Problem to work on. Would you give again, exactly, the lines running from the line with "orange semicircle at (435, 879): rotated" to the end of the data below, both included?

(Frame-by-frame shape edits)
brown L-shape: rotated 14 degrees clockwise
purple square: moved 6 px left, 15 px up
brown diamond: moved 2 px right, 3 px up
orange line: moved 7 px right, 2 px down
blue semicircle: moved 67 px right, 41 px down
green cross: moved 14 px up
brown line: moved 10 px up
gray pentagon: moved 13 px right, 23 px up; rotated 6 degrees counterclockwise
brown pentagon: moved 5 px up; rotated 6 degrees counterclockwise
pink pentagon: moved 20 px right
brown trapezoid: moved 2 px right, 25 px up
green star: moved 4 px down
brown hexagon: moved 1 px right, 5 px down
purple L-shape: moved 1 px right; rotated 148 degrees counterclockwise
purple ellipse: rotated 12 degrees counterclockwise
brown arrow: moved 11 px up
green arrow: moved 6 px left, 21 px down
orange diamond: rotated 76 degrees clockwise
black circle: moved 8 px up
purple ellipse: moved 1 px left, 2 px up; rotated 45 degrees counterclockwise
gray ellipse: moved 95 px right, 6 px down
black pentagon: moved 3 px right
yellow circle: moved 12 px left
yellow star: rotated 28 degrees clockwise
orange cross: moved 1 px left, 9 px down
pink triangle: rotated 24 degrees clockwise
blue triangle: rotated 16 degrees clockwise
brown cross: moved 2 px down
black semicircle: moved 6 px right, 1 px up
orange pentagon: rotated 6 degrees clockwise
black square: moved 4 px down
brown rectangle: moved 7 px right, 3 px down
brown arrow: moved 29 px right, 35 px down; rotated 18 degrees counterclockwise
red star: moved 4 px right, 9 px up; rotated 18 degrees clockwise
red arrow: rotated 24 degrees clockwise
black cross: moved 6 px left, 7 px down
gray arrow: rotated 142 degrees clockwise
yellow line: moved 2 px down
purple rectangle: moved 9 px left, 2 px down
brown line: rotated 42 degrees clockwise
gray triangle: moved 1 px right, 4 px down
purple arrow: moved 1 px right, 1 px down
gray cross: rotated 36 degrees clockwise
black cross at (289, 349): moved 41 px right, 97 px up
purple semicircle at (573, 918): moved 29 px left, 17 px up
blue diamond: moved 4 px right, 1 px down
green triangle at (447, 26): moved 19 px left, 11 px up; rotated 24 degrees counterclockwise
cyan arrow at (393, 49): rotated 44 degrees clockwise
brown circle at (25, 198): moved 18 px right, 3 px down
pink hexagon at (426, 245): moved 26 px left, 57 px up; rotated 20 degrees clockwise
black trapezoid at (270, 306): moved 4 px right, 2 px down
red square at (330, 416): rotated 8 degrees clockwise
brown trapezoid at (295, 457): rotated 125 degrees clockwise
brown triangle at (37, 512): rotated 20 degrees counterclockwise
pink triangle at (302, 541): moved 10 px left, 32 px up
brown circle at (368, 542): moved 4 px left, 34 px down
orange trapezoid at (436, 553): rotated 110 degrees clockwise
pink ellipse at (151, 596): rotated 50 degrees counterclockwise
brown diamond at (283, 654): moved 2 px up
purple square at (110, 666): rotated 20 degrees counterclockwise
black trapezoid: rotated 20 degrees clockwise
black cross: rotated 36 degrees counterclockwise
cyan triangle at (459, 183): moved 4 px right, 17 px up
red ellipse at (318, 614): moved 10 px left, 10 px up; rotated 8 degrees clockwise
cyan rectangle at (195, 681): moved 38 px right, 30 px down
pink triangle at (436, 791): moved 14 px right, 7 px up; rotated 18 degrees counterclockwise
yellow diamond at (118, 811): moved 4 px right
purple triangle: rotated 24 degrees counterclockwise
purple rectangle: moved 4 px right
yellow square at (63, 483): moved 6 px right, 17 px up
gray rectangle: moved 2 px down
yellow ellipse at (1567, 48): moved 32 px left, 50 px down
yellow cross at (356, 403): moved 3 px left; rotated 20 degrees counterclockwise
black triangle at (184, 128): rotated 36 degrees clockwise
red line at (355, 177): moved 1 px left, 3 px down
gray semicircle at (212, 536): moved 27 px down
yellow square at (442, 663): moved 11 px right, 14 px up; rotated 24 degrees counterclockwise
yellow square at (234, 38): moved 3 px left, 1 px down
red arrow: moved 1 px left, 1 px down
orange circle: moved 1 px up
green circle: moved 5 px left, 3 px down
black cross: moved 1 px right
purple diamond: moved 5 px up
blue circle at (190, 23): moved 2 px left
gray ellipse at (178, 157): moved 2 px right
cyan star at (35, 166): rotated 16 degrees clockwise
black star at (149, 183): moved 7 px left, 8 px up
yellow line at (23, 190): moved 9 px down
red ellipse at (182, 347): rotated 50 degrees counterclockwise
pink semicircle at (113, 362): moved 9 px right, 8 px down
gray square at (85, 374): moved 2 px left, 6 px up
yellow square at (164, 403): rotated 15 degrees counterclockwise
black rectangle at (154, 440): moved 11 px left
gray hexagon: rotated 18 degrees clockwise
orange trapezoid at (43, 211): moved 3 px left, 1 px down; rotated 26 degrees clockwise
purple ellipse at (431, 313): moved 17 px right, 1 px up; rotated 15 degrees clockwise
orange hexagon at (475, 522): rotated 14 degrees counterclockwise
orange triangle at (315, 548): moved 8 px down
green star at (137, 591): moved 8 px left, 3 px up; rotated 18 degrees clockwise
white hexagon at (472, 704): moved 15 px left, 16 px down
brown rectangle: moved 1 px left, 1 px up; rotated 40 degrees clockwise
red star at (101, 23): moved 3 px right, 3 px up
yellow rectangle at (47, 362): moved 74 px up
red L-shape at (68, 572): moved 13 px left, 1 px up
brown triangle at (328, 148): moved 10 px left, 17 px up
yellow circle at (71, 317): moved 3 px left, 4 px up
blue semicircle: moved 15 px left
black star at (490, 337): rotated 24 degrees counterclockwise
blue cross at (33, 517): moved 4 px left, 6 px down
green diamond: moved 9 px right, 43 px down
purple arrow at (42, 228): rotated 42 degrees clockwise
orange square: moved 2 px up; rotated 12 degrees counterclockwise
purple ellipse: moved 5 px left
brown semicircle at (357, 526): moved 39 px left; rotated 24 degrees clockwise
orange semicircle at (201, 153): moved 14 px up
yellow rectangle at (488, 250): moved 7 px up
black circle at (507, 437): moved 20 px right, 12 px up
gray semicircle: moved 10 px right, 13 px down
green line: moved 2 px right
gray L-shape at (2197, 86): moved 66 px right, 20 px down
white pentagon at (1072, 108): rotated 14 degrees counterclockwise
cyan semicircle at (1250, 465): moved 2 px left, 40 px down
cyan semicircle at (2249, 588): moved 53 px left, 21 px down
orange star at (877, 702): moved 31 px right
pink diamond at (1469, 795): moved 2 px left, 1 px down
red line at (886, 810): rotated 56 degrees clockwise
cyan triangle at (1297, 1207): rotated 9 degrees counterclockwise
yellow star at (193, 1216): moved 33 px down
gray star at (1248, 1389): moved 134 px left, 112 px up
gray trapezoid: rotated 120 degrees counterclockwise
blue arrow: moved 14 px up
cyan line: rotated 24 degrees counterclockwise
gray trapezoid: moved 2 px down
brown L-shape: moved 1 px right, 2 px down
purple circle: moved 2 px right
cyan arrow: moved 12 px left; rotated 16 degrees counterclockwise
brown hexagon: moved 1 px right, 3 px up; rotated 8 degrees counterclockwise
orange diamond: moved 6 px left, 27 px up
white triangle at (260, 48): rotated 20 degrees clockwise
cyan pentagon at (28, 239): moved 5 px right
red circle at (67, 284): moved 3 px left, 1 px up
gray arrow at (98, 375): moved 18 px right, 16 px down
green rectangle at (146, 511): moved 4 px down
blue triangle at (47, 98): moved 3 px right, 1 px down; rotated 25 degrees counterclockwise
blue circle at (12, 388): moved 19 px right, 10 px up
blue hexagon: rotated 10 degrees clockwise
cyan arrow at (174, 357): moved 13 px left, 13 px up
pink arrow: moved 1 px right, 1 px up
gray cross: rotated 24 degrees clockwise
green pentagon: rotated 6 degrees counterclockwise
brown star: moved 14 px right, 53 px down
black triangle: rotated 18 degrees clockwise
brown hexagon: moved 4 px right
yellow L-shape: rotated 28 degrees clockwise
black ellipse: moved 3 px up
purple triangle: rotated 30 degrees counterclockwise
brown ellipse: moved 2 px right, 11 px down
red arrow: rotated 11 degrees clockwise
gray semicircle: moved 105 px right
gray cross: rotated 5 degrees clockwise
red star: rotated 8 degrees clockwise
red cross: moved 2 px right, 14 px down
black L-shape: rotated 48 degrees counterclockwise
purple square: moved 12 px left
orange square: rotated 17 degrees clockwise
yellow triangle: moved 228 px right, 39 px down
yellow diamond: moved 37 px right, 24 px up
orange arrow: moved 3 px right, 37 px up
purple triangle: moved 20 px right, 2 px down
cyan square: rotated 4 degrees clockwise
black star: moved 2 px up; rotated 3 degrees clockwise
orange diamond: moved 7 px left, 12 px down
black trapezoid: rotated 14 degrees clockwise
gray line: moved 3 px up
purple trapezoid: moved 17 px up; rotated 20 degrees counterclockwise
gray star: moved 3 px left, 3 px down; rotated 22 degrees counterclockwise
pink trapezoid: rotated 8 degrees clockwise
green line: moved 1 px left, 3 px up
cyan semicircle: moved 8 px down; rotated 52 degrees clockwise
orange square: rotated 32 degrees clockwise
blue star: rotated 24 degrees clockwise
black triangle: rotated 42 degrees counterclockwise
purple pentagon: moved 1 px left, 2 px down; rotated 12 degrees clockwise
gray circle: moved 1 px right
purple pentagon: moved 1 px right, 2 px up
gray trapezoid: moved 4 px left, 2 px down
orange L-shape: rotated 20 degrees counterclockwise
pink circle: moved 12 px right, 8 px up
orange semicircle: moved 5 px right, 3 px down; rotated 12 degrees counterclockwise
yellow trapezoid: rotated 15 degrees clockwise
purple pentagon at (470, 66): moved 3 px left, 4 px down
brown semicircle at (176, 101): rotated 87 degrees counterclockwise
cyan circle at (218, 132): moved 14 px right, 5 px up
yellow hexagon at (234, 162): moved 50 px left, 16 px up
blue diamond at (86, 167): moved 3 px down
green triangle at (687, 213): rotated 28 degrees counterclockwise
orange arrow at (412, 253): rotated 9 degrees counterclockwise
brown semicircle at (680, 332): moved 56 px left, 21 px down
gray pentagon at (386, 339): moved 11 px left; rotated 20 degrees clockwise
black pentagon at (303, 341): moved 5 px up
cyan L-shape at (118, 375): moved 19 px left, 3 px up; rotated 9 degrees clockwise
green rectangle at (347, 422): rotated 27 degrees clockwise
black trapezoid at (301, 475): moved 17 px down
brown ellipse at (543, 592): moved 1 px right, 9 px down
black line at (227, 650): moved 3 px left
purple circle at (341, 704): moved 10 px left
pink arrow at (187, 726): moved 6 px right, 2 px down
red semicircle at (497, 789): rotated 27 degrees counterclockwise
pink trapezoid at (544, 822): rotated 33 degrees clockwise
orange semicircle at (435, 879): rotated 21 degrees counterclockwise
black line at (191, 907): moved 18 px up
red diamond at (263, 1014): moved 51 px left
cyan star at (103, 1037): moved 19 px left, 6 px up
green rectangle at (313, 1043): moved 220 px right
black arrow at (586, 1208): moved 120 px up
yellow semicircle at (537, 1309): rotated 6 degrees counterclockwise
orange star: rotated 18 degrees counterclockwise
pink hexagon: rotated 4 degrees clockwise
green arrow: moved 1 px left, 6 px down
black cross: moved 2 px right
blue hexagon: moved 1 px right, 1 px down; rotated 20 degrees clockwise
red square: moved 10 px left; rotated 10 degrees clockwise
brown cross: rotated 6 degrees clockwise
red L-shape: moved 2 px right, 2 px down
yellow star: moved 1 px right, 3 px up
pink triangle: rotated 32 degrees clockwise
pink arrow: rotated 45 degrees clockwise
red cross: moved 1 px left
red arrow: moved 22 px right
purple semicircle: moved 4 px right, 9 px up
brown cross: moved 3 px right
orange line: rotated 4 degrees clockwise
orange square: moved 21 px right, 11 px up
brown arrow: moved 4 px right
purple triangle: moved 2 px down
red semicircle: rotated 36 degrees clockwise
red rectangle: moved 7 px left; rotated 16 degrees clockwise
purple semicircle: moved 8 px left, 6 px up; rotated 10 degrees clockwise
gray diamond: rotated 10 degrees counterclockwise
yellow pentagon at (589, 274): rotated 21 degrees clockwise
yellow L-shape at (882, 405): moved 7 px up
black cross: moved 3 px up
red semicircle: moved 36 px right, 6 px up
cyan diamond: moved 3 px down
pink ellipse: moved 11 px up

Answer to this exercise.
orange semicircle at (435, 879): rotated 21 degrees counterclockwise
black line at (191, 907): moved 18 px up
red diamond at (263, 1014): moved 51 px left
cyan star at (103, 1037): moved 19 px left, 6 px up
green rectangle at (313, 1043): moved 220 px right
black arrow at (586, 1208): moved 120 px up
yellow semicircle at (537, 1309): rotated 6 degrees counterclockwise
orange star: rotated 18 degrees counterclockwise
pink hexagon: rotated 4 degrees clockwise
green arrow: moved 1 px left, 6 px down
black cross: moved 2 px right
blue hexagon: moved 1 px right, 1 px down; rotated 20 degrees clockwise
red square: moved 10 px left; rotated 10 degrees clockwise
brown cross: rotated 6 degrees clockwise
red L-shape: moved 2 px right, 2 px down
yellow star: moved 1 px right, 3 px up
pink triangle: rotated 32 degrees clockwise
pink arrow: rotated 45 degrees clockwise
red cross: moved 1 px left
red arrow: moved 22 px right
purple semicircle: moved 4 px right, 9 px up
brown cross: moved 3 px right
orange line: rotated 4 degrees clockwise
orange square: moved 21 px right, 11 px up
brown arrow: moved 4 px right
purple triangle: moved 2 px down
red semicircle: rotated 36 degrees clockwise
red rectangle: moved 7 px left; rotated 16 degrees clockwise
purple semicircle: moved 8 px left, 6 px up; rotated 10 degrees clockwise
gray diamond: rotated 10 degrees counterclockwise
yellow pentagon at (589, 274): rotated 21 degrees clockwise
yellow L-shape at (882, 405): moved 7 px up
black cross: moved 3 px up
red semicircle: moved 36 px right, 6 px up
cyan diamond: moved 3 px down
pink ellipse: moved 11 px up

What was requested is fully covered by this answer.